» **JOB**
Copy every one of the rows below word for word and in the same order.

** Begin **

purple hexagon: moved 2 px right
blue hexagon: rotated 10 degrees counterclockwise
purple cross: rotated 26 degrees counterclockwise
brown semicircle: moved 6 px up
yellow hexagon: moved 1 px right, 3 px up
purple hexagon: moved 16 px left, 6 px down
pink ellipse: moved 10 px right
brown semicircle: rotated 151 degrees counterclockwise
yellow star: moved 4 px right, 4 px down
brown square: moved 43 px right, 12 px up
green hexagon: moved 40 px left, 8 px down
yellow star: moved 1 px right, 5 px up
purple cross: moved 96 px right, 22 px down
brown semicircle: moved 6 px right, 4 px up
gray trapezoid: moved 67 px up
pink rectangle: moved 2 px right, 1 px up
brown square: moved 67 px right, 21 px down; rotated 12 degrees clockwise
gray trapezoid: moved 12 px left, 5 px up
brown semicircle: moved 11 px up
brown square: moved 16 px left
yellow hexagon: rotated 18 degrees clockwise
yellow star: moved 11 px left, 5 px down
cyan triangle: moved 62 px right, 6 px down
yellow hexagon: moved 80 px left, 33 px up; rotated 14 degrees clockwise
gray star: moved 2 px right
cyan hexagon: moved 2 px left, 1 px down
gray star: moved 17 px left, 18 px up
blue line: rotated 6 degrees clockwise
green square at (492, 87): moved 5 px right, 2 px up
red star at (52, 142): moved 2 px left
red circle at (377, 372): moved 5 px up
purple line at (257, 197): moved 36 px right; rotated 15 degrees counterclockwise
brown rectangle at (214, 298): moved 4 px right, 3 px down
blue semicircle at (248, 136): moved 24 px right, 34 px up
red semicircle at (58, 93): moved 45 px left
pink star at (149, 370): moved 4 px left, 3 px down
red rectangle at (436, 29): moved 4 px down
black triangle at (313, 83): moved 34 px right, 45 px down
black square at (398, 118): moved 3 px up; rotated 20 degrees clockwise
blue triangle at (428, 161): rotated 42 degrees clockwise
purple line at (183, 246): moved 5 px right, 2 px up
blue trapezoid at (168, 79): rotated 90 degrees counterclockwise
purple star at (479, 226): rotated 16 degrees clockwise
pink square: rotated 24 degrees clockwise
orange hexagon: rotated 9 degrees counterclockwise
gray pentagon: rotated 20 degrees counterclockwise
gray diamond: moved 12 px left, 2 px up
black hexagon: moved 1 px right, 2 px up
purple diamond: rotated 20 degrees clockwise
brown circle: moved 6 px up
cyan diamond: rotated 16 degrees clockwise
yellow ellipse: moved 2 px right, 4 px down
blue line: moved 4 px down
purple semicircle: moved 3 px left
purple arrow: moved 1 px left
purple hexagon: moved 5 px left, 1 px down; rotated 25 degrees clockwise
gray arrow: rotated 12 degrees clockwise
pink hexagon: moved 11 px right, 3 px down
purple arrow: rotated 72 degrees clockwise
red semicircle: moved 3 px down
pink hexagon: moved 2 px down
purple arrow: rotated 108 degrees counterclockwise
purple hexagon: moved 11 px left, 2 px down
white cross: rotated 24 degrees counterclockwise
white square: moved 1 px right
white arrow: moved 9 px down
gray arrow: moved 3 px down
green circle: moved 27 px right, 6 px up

** End **

» **EXPECTED ANSWER**
purple hexagon: moved 2 px right
blue hexagon: rotated 10 degrees counterclockwise
purple cross: rotated 26 degrees counterclockwise
brown semicircle: moved 6 px up
yellow hexagon: moved 1 px right, 3 px up
purple hexagon: moved 16 px left, 6 px down
pink ellipse: moved 10 px right
brown semicircle: rotated 151 degrees counterclockwise
yellow star: moved 4 px right, 4 px down
brown square: moved 43 px right, 12 px up
green hexagon: moved 40 px left, 8 px down
yellow star: moved 1 px right, 5 px up
purple cross: moved 96 px right, 22 px down
brown semicircle: moved 6 px right, 4 px up
gray trapezoid: moved 67 px up
pink rectangle: moved 2 px right, 1 px up
brown square: moved 67 px right, 21 px down; rotated 12 degrees clockwise
gray trapezoid: moved 12 px left, 5 px up
brown semicircle: moved 11 px up
brown square: moved 16 px left
yellow hexagon: rotated 18 degrees clockwise
yellow star: moved 11 px left, 5 px down
cyan triangle: moved 62 px right, 6 px down
yellow hexagon: moved 80 px left, 33 px up; rotated 14 degrees clockwise
gray star: moved 2 px right
cyan hexagon: moved 2 px left, 1 px down
gray star: moved 17 px left, 18 px up
blue line: rotated 6 degrees clockwise
green square at (492, 87): moved 5 px right, 2 px up
red star at (52, 142): moved 2 px left
red circle at (377, 372): moved 5 px up
purple line at (257, 197): moved 36 px right; rotated 15 degrees counterclockwise
brown rectangle at (214, 298): moved 4 px right, 3 px down
blue semicircle at (248, 136): moved 24 px right, 34 px up
red semicircle at (58, 93): moved 45 px left
pink star at (149, 370): moved 4 px left, 3 px down
red rectangle at (436, 29): moved 4 px down
black triangle at (313, 83): moved 34 px right, 45 px down
black square at (398, 118): moved 3 px up; rotated 20 degrees clockwise
blue triangle at (428, 161): rotated 42 degrees clockwise
purple line at (183, 246): moved 5 px right, 2 px up
blue trapezoid at (168, 79): rotated 90 degrees counterclockwise
purple star at (479, 226): rotated 16 degrees clockwise
pink square: rotated 24 degrees clockwise
orange hexagon: rotated 9 degrees counterclockwise
gray pentagon: rotated 20 degrees counterclockwise
gray diamond: moved 12 px left, 2 px up
black hexagon: moved 1 px right, 2 px up
purple diamond: rotated 20 degrees clockwise
brown circle: moved 6 px up
cyan diamond: rotated 16 degrees clockwise
yellow ellipse: moved 2 px right, 4 px down
blue line: moved 4 px down
purple semicircle: moved 3 px left
purple arrow: moved 1 px left
purple hexagon: moved 5 px left, 1 px down; rotated 25 degrees clockwise
gray arrow: rotated 12 degrees clockwise
pink hexagon: moved 11 px right, 3 px down
purple arrow: rotated 72 degrees clockwise
red semicircle: moved 3 px down
pink hexagon: moved 2 px down
purple arrow: rotated 108 degrees counterclockwise
purple hexagon: moved 11 px left, 2 px down
white cross: rotated 24 degrees counterclockwise
white square: moved 1 px right
white arrow: moved 9 px down
gray arrow: moved 3 px down
green circle: moved 27 px right, 6 px up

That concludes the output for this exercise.